▶ _Exercise instructions_: Copy the entries out again in full.

▶ _Data for processing_:

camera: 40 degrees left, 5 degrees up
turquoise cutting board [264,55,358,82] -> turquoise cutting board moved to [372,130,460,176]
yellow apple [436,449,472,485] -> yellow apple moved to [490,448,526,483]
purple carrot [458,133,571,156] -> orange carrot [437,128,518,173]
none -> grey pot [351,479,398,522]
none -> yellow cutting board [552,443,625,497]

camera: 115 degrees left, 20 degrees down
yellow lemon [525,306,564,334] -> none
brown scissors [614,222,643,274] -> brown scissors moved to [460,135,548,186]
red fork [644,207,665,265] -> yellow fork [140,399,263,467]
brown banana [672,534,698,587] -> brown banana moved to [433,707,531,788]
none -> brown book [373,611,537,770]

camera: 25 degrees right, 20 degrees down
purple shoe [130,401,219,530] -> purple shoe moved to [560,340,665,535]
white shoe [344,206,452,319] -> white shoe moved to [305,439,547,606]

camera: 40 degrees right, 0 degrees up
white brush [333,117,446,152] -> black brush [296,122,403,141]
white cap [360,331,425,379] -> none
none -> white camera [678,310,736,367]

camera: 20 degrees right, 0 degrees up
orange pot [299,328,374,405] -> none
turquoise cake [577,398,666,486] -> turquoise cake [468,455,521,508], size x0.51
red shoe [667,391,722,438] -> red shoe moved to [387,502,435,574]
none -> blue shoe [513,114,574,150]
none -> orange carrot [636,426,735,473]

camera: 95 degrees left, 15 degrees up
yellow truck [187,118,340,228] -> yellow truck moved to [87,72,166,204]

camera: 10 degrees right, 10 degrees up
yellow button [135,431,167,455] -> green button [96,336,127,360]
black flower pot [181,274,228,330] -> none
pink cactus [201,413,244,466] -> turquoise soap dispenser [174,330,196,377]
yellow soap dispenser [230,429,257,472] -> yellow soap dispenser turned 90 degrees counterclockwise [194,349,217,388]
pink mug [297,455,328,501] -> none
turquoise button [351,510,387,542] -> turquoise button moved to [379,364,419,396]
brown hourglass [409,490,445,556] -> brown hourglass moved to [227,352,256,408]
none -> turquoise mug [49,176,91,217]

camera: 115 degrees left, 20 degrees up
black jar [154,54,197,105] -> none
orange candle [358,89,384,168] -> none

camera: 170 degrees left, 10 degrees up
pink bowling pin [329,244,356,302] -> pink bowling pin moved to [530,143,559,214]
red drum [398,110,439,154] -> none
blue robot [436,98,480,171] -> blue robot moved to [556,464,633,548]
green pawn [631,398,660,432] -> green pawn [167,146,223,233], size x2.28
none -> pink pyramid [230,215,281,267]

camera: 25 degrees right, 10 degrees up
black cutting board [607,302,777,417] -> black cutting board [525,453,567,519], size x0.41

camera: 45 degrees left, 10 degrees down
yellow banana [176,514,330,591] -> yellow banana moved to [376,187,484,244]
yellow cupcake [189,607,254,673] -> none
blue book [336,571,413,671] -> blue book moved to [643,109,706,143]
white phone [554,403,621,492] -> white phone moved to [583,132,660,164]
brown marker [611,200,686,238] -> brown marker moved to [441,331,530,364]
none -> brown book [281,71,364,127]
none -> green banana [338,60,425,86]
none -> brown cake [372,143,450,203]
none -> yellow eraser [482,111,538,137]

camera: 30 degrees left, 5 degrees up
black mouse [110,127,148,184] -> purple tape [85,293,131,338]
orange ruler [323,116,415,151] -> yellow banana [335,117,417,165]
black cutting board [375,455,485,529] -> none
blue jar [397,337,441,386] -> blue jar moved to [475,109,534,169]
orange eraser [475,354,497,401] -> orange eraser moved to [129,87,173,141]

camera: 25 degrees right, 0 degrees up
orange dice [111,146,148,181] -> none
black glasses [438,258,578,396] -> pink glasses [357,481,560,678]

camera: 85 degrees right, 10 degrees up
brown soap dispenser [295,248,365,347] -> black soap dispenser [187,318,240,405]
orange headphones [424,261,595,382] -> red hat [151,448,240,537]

▶ _Solution to the exercise_:
camera: 40 degrees left, 5 degrees up
turquoise cutting board [264,55,358,82] -> turquoise cutting board moved to [372,130,460,176]
yellow apple [436,449,472,485] -> yellow apple moved to [490,448,526,483]
purple carrot [458,133,571,156] -> orange carrot [437,128,518,173]
none -> grey pot [351,479,398,522]
none -> yellow cutting board [552,443,625,497]

camera: 115 degrees left, 20 degrees down
yellow lemon [525,306,564,334] -> none
brown scissors [614,222,643,274] -> brown scissors moved to [460,135,548,186]
red fork [644,207,665,265] -> yellow fork [140,399,263,467]
brown banana [672,534,698,587] -> brown banana moved to [433,707,531,788]
none -> brown book [373,611,537,770]

camera: 25 degrees right, 20 degrees down
purple shoe [130,401,219,530] -> purple shoe moved to [560,340,665,535]
white shoe [344,206,452,319] -> white shoe moved to [305,439,547,606]

camera: 40 degrees right, 0 degrees up
white brush [333,117,446,152] -> black brush [296,122,403,141]
white cap [360,331,425,379] -> none
none -> white camera [678,310,736,367]

camera: 20 degrees right, 0 degrees up
orange pot [299,328,374,405] -> none
turquoise cake [577,398,666,486] -> turquoise cake [468,455,521,508], size x0.51
red shoe [667,391,722,438] -> red shoe moved to [387,502,435,574]
none -> blue shoe [513,114,574,150]
none -> orange carrot [636,426,735,473]

camera: 95 degrees left, 15 degrees up
yellow truck [187,118,340,228] -> yellow truck moved to [87,72,166,204]

camera: 10 degrees right, 10 degrees up
yellow button [135,431,167,455] -> green button [96,336,127,360]
black flower pot [181,274,228,330] -> none
pink cactus [201,413,244,466] -> turquoise soap dispenser [174,330,196,377]
yellow soap dispenser [230,429,257,472] -> yellow soap dispenser turned 90 degrees counterclockwise [194,349,217,388]
pink mug [297,455,328,501] -> none
turquoise button [351,510,387,542] -> turquoise button moved to [379,364,419,396]
brown hourglass [409,490,445,556] -> brown hourglass moved to [227,352,256,408]
none -> turquoise mug [49,176,91,217]

camera: 115 degrees left, 20 degrees up
black jar [154,54,197,105] -> none
orange candle [358,89,384,168] -> none

camera: 170 degrees left, 10 degrees up
pink bowling pin [329,244,356,302] -> pink bowling pin moved to [530,143,559,214]
red drum [398,110,439,154] -> none
blue robot [436,98,480,171] -> blue robot moved to [556,464,633,548]
green pawn [631,398,660,432] -> green pawn [167,146,223,233], size x2.28
none -> pink pyramid [230,215,281,267]

camera: 25 degrees right, 10 degrees up
black cutting board [607,302,777,417] -> black cutting board [525,453,567,519], size x0.41

camera: 45 degrees left, 10 degrees down
yellow banana [176,514,330,591] -> yellow banana moved to [376,187,484,244]
yellow cupcake [189,607,254,673] -> none
blue book [336,571,413,671] -> blue book moved to [643,109,706,143]
white phone [554,403,621,492] -> white phone moved to [583,132,660,164]
brown marker [611,200,686,238] -> brown marker moved to [441,331,530,364]
none -> brown book [281,71,364,127]
none -> green banana [338,60,425,86]
none -> brown cake [372,143,450,203]
none -> yellow eraser [482,111,538,137]

camera: 30 degrees left, 5 degrees up
black mouse [110,127,148,184] -> purple tape [85,293,131,338]
orange ruler [323,116,415,151] -> yellow banana [335,117,417,165]
black cutting board [375,455,485,529] -> none
blue jar [397,337,441,386] -> blue jar moved to [475,109,534,169]
orange eraser [475,354,497,401] -> orange eraser moved to [129,87,173,141]

camera: 25 degrees right, 0 degrees up
orange dice [111,146,148,181] -> none
black glasses [438,258,578,396] -> pink glasses [357,481,560,678]

camera: 85 degrees right, 10 degrees up
brown soap dispenser [295,248,365,347] -> black soap dispenser [187,318,240,405]
orange headphones [424,261,595,382] -> red hat [151,448,240,537]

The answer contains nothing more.